» **Assignment**: Output the listing exactly, without its pictures.
START Exercise materials
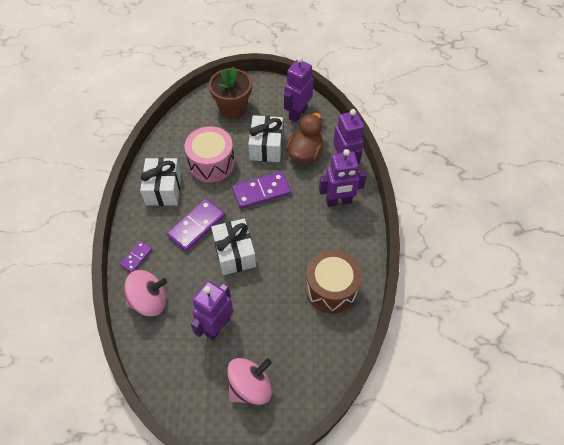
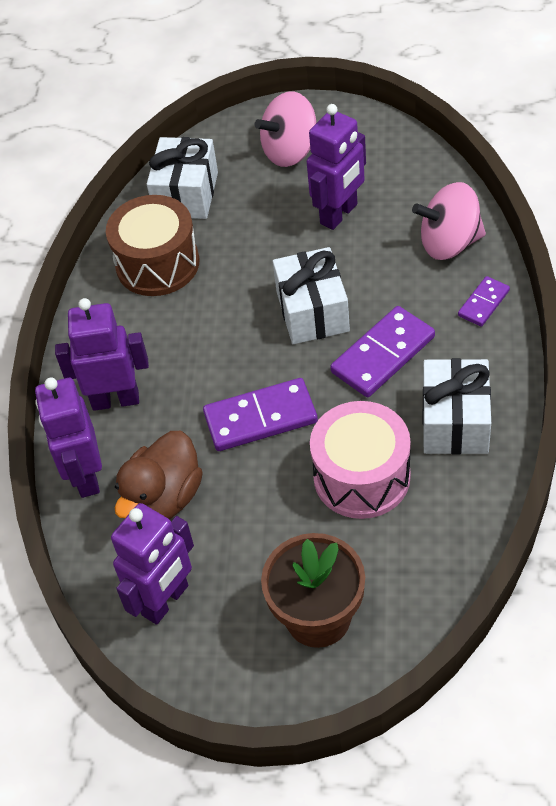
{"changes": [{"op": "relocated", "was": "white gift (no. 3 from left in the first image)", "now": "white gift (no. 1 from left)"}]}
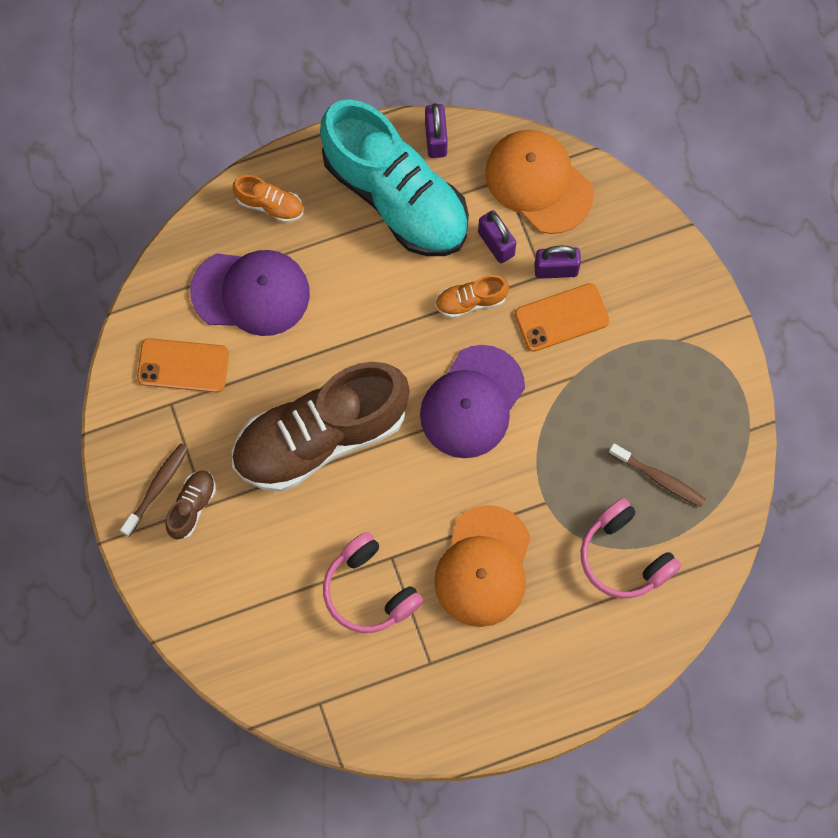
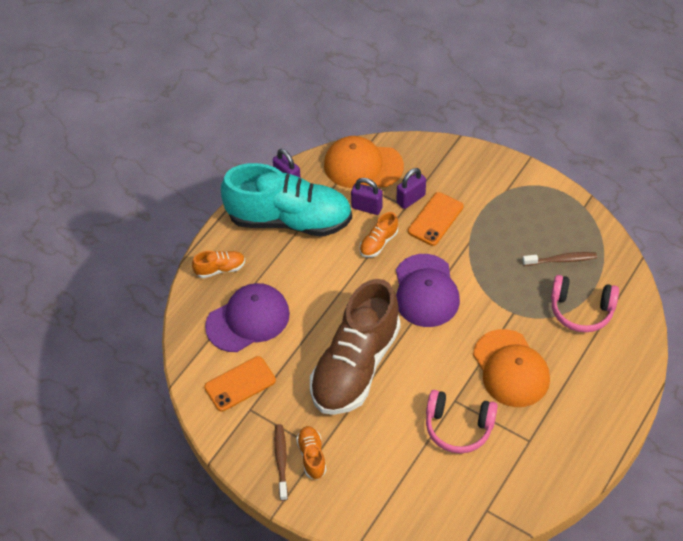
{"changes": [{"op": "colour", "was": "brown shoe (no. 1 from left)", "now": "orange shoe (no. 2 from left)"}]}
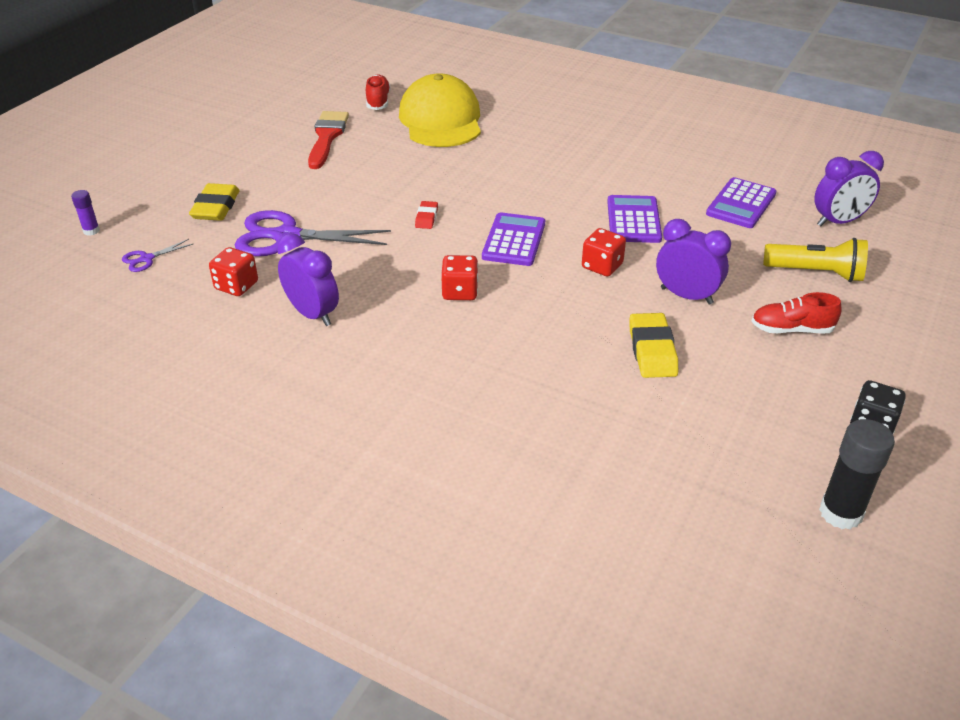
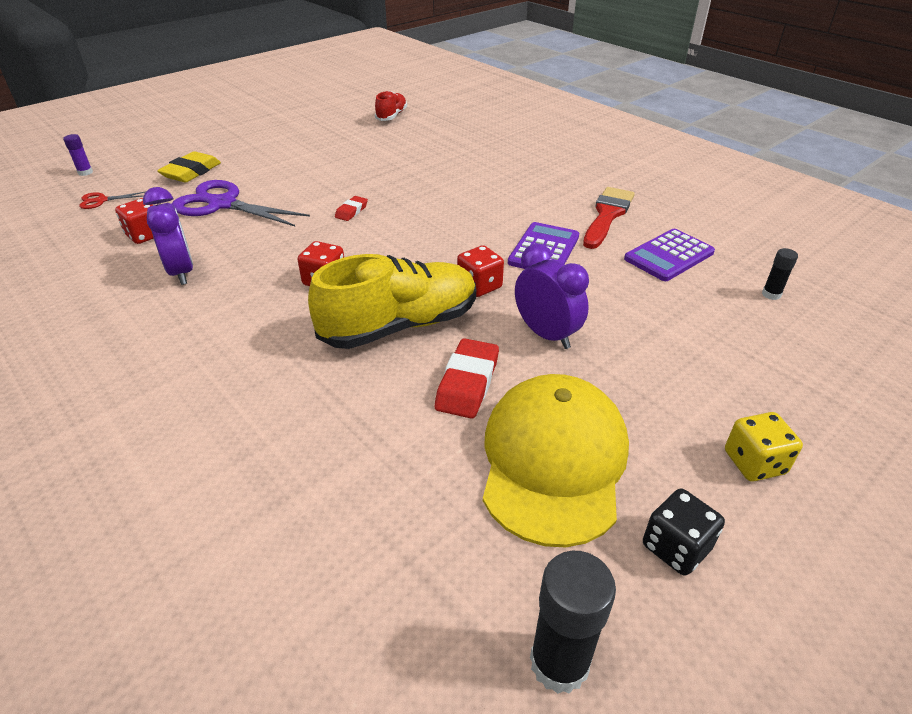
{"changes": [{"op": "relocated", "was": "yellow cap"}, {"op": "relocated", "was": "red brush"}, {"op": "exchanged", "was": "purple clock (no. 3 from left)", "now": "black glue stick (no. 2 from left)"}, {"op": "missing", "was": "purple calculator (no. 1 from left)"}, {"op": "missing", "was": "yellow flashlight"}, {"op": "colour", "was": "purple scissors (no. 1 from left)", "now": "red scissors"}, {"op": "missing", "was": "red shoe (no. 2 from left)"}, {"op": "colour", "was": "yellow eraser (no. 2 from left)", "now": "red eraser (no. 2 from left)"}, {"op": "appeared", "now": "yellow shoe"}, {"op": "appeared", "now": "yellow dice"}]}
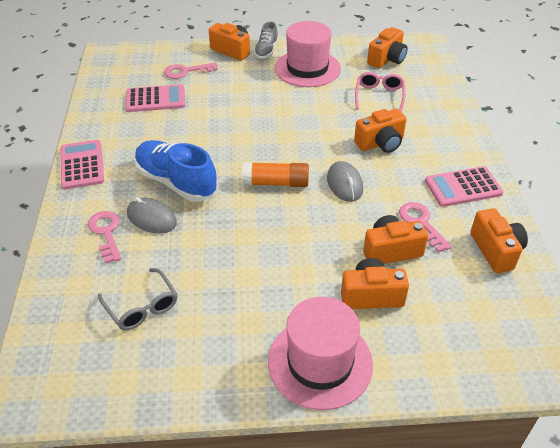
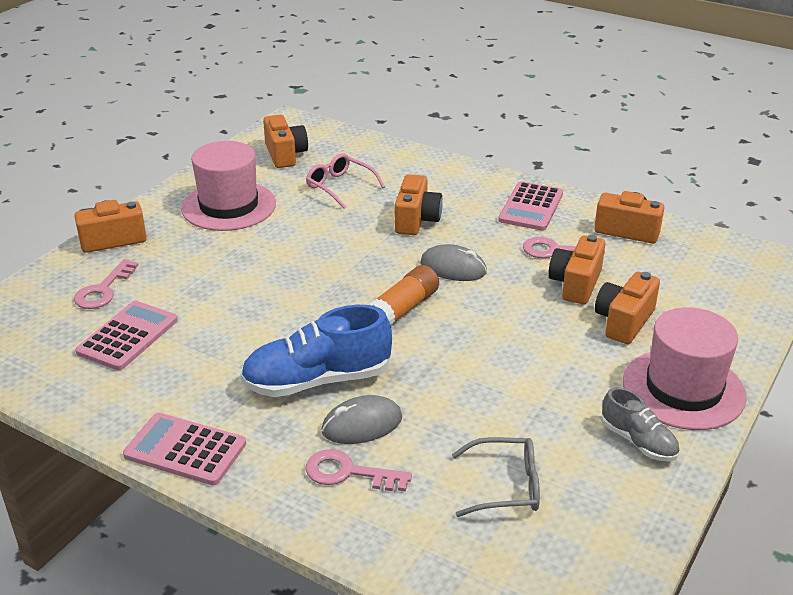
{"changes": [{"op": "relocated", "was": "grey shoe"}]}
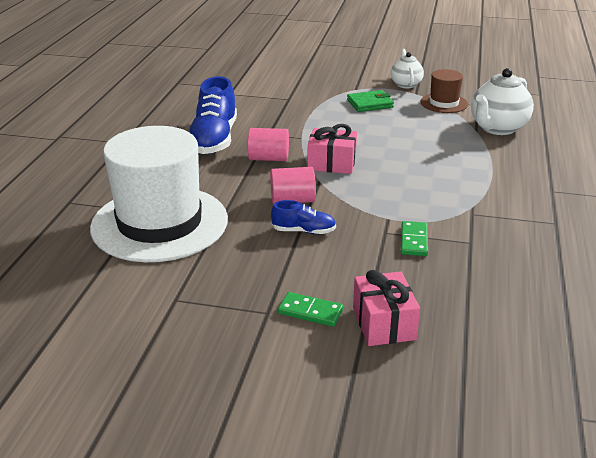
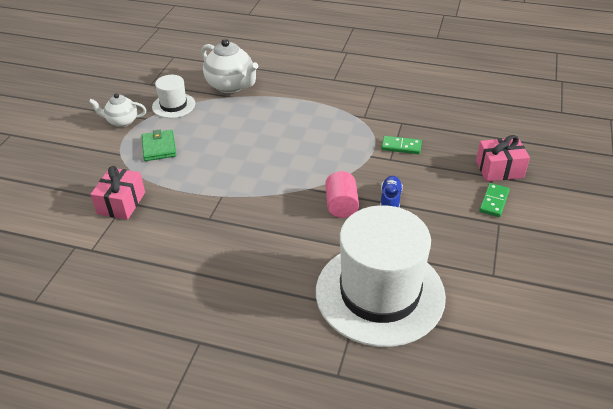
{"changes": [{"op": "colour", "was": "brown hat", "now": "white hat (no. 1 from left)"}, {"op": "missing", "was": "blue shoe (no. 1 from left)"}, {"op": "relocated", "was": "pink gift (no. 1 from left)"}, {"op": "missing", "was": "pink cylinder (no. 1 from left)"}]}
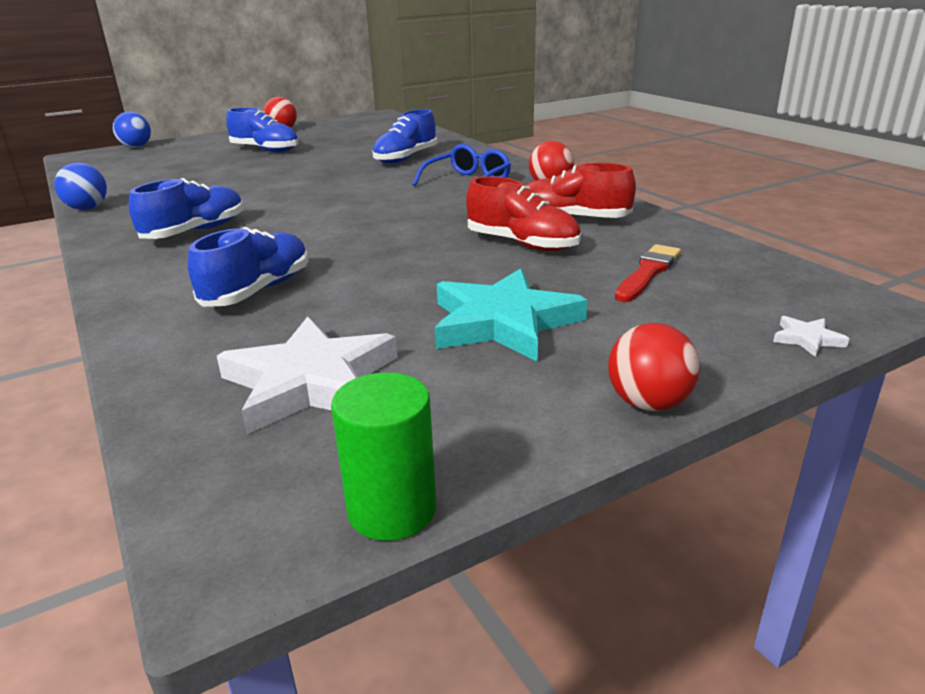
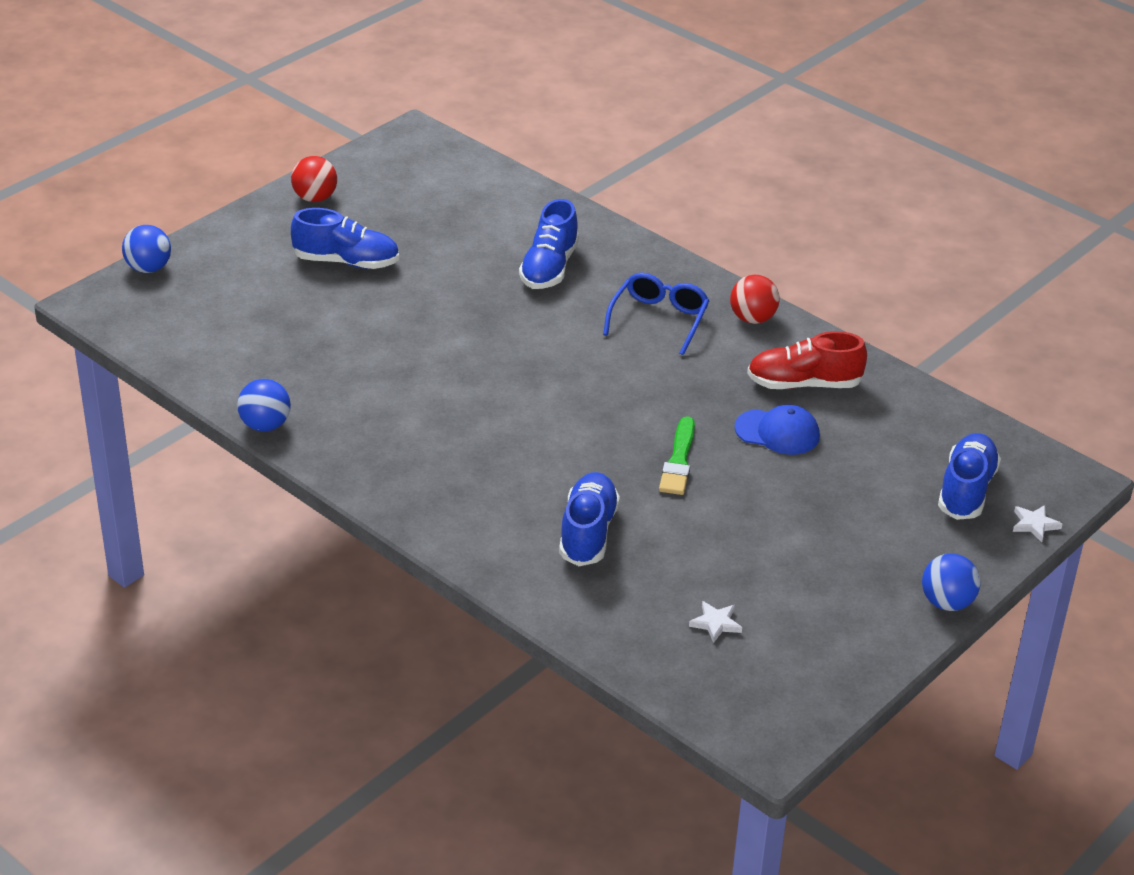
{"changes": [{"op": "exchanged", "was": "red shoe (no. 1 from left)", "now": "blue cap"}, {"op": "relocated", "was": "blue shoe (no. 1 from left in the first image)", "now": "blue shoe (no. 4 from left)"}, {"op": "missing", "was": "red brush"}, {"op": "missing", "was": "turquoise star"}, {"op": "size", "was": "white star (no. 1 from left)", "ratio": 0.4}, {"op": "colour", "was": "red ball (no. 3 from left)", "now": "blue ball (no. 3 from left)"}, {"op": "missing", "was": "green cylinder"}, {"op": "appeared", "now": "green brush"}]}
END Exercise materials
» **Final answer**:
{"changes": [{"op": "relocated", "was": "white gift (no. 3 from left in the first image)", "now": "white gift (no. 1 from left)"}]}
{"changes": [{"op": "colour", "was": "brown shoe (no. 1 from left)", "now": "orange shoe (no. 2 from left)"}]}
{"changes": [{"op": "relocated", "was": "yellow cap"}, {"op": "relocated", "was": "red brush"}, {"op": "exchanged", "was": "purple clock (no. 3 from left)", "now": "black glue stick (no. 2 from left)"}, {"op": "missing", "was": "purple calculator (no. 1 from left)"}, {"op": "missing", "was": "yellow flashlight"}, {"op": "colour", "was": "purple scissors (no. 1 from left)", "now": "red scissors"}, {"op": "missing", "was": "red shoe (no. 2 from left)"}, {"op": "colour", "was": "yellow eraser (no. 2 from left)", "now": "red eraser (no. 2 from left)"}, {"op": "appeared", "now": "yellow shoe"}, {"op": "appeared", "now": "yellow dice"}]}
{"changes": [{"op": "relocated", "was": "grey shoe"}]}
{"changes": [{"op": "colour", "was": "brown hat", "now": "white hat (no. 1 from left)"}, {"op": "missing", "was": "blue shoe (no. 1 from left)"}, {"op": "relocated", "was": "pink gift (no. 1 from left)"}, {"op": "missing", "was": "pink cylinder (no. 1 from left)"}]}
{"changes": [{"op": "exchanged", "was": "red shoe (no. 1 from left)", "now": "blue cap"}, {"op": "relocated", "was": "blue shoe (no. 1 from left in the first image)", "now": "blue shoe (no. 4 from left)"}, {"op": "missing", "was": "red brush"}, {"op": "missing", "was": "turquoise star"}, {"op": "size", "was": "white star (no. 1 from left)", "ratio": 0.4}, {"op": "colour", "was": "red ball (no. 3 from left)", "now": "blue ball (no. 3 from left)"}, {"op": "missing", "was": "green cylinder"}, {"op": "appeared", "now": "green brush"}]}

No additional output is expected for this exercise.